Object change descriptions
#####
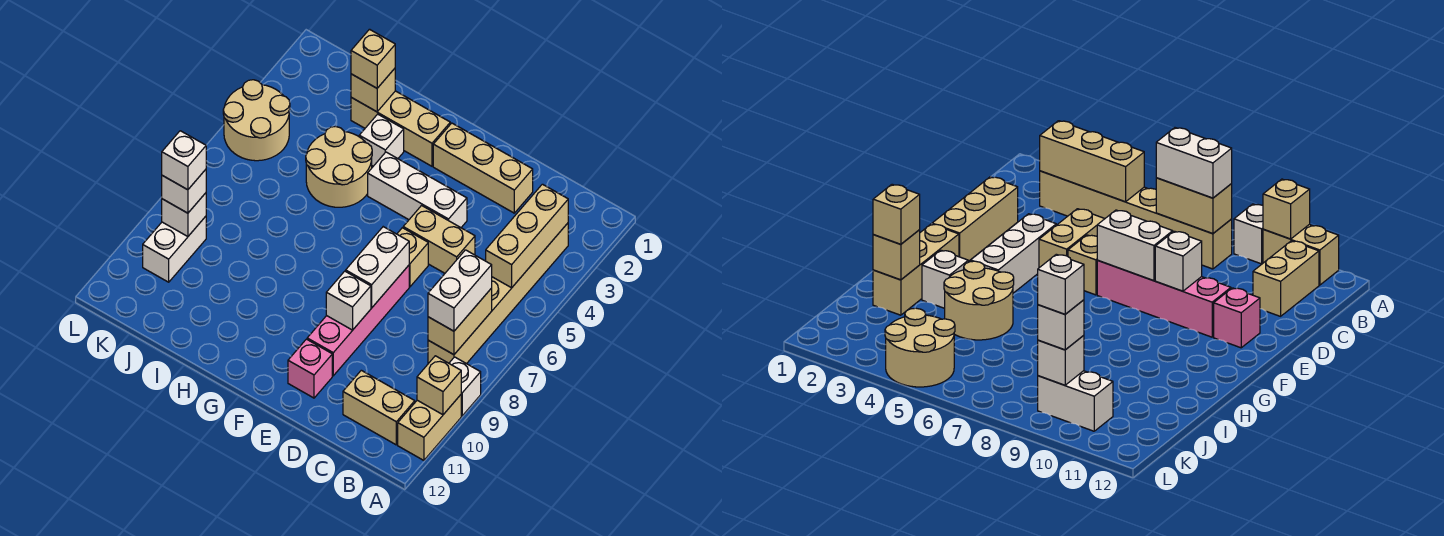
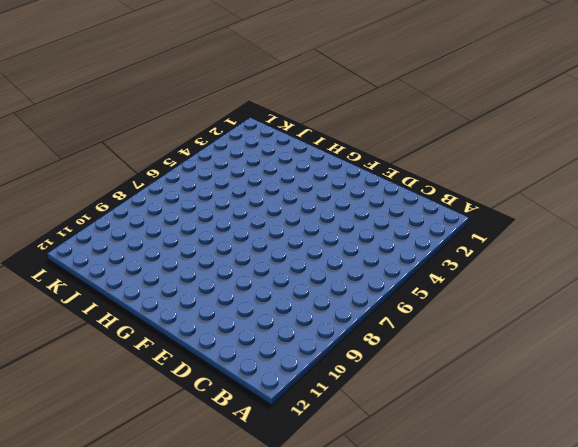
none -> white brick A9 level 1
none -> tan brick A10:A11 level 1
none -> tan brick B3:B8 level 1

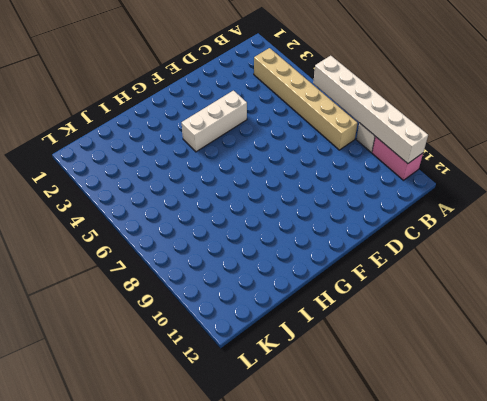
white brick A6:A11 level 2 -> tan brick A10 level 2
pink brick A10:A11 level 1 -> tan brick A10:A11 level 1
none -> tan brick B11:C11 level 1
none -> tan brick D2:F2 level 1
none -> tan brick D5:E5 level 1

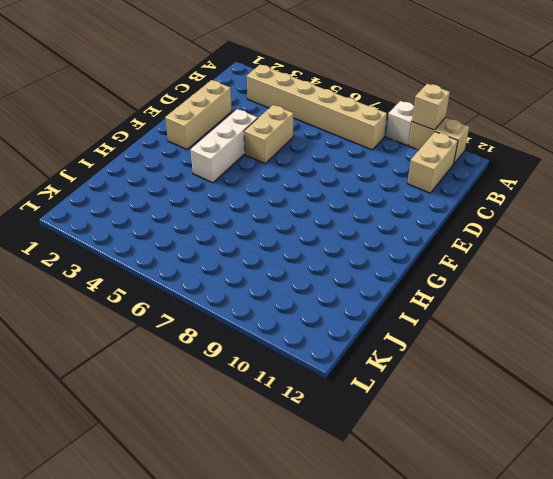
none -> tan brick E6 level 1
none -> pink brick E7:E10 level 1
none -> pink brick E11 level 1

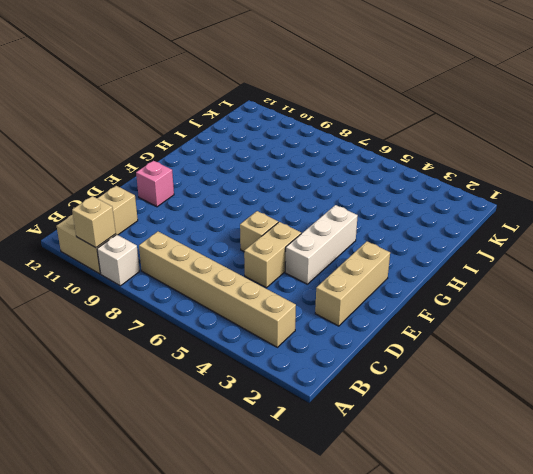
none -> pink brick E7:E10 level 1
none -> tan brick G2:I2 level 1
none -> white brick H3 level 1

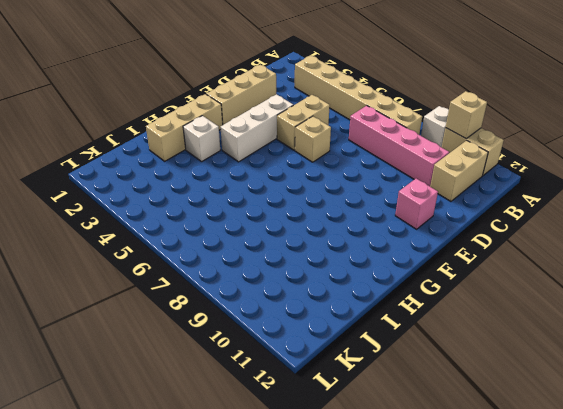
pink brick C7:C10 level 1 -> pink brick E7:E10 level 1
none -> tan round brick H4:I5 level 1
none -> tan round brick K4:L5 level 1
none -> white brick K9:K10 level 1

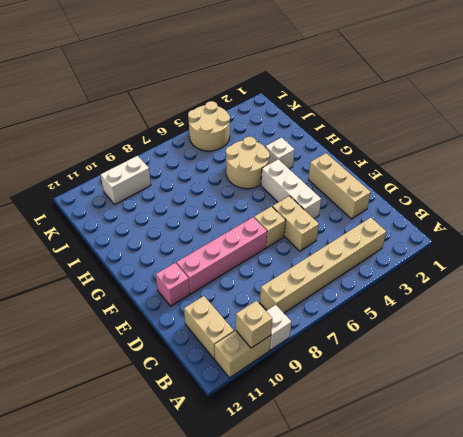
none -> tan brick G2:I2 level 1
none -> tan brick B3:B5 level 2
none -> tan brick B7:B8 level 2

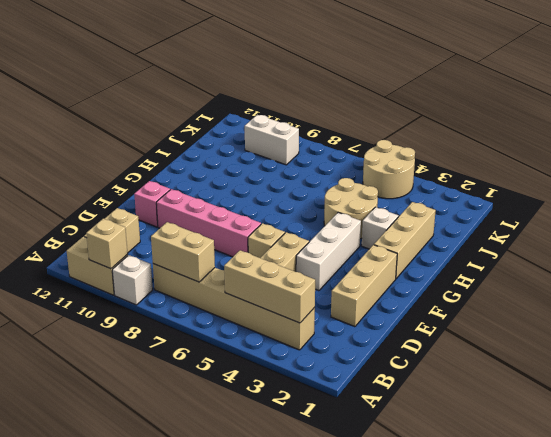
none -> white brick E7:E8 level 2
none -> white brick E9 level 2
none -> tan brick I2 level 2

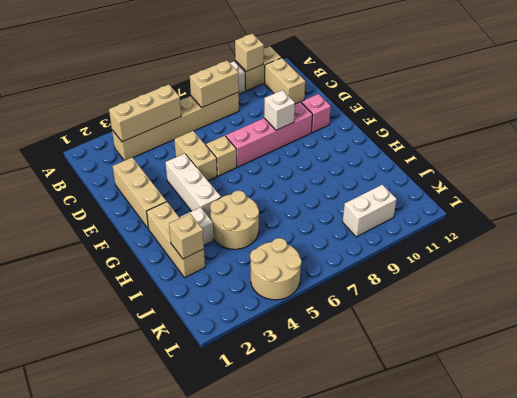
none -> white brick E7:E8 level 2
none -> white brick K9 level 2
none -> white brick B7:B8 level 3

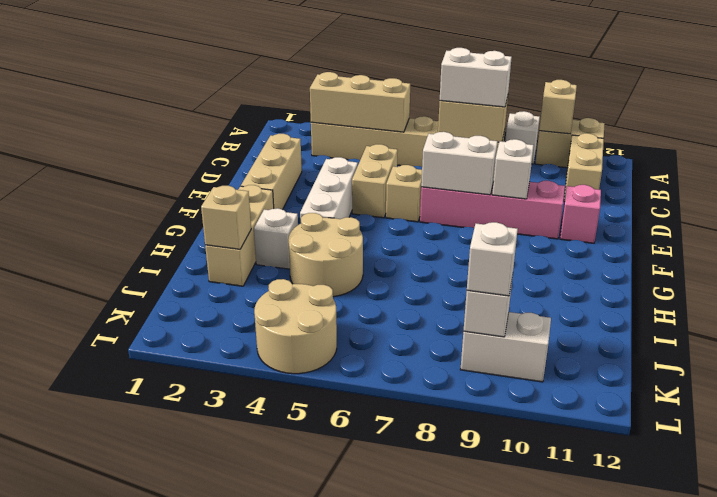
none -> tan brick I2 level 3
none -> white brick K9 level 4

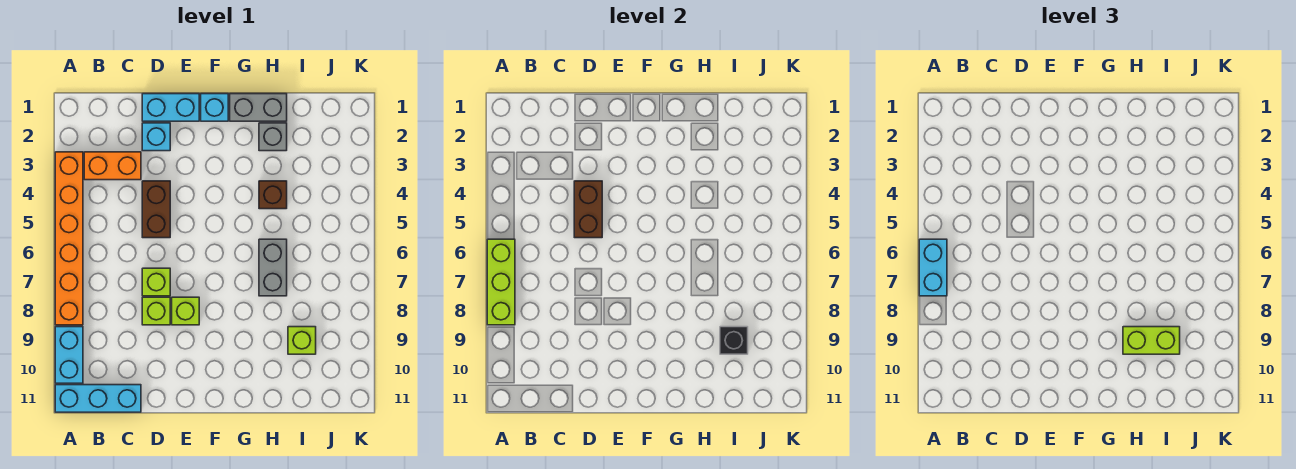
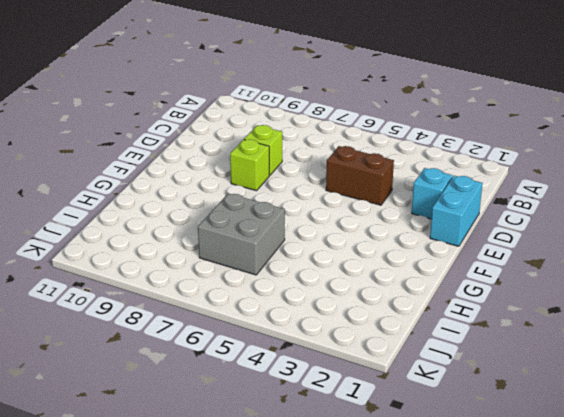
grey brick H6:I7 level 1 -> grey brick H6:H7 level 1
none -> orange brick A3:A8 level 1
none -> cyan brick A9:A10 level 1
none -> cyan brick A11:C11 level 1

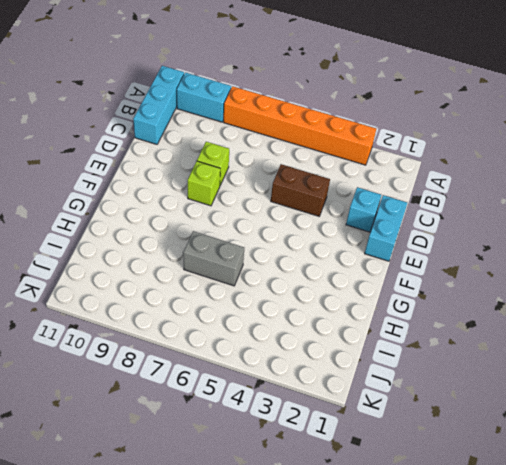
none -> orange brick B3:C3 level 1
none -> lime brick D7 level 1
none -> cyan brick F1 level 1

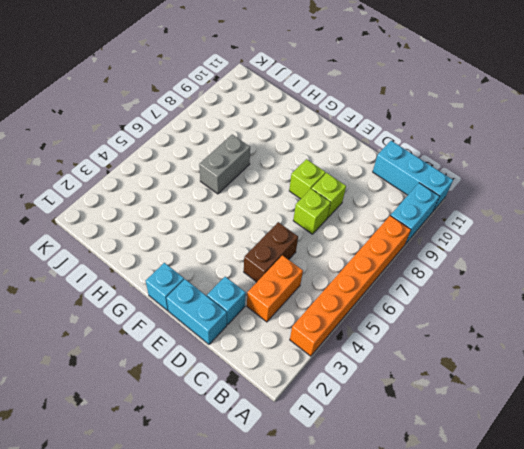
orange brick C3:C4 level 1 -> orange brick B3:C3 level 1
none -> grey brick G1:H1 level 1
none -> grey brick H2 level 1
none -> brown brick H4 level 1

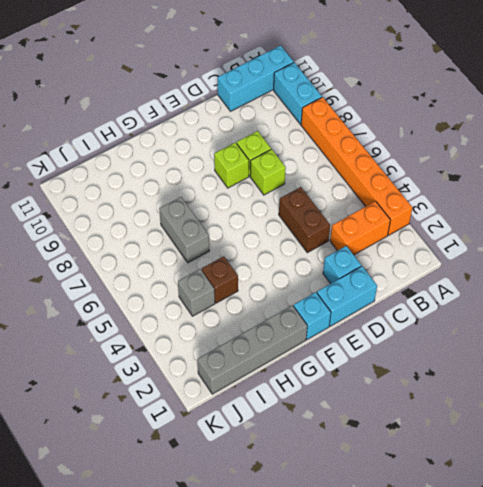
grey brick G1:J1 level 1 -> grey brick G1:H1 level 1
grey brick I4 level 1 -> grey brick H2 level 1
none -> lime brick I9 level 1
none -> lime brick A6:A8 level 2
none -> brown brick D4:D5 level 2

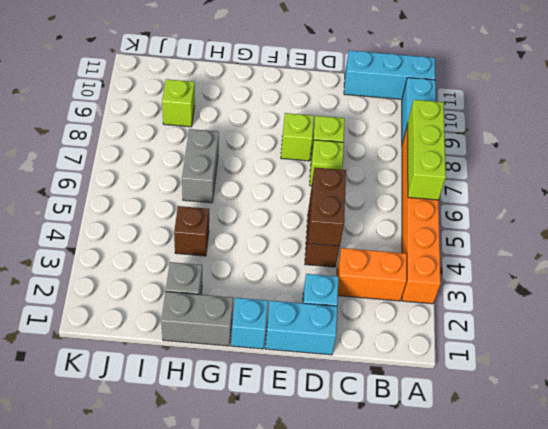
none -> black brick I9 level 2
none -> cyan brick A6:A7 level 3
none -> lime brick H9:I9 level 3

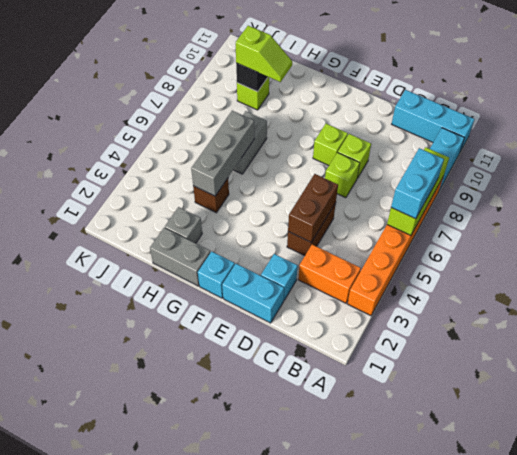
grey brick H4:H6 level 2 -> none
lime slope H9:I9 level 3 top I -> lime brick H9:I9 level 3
#####
Search the data for the word "round" and copy each line where it appears.

• Result of this exercise
none -> tan round brick H4:I5 level 1
none -> tan round brick K4:L5 level 1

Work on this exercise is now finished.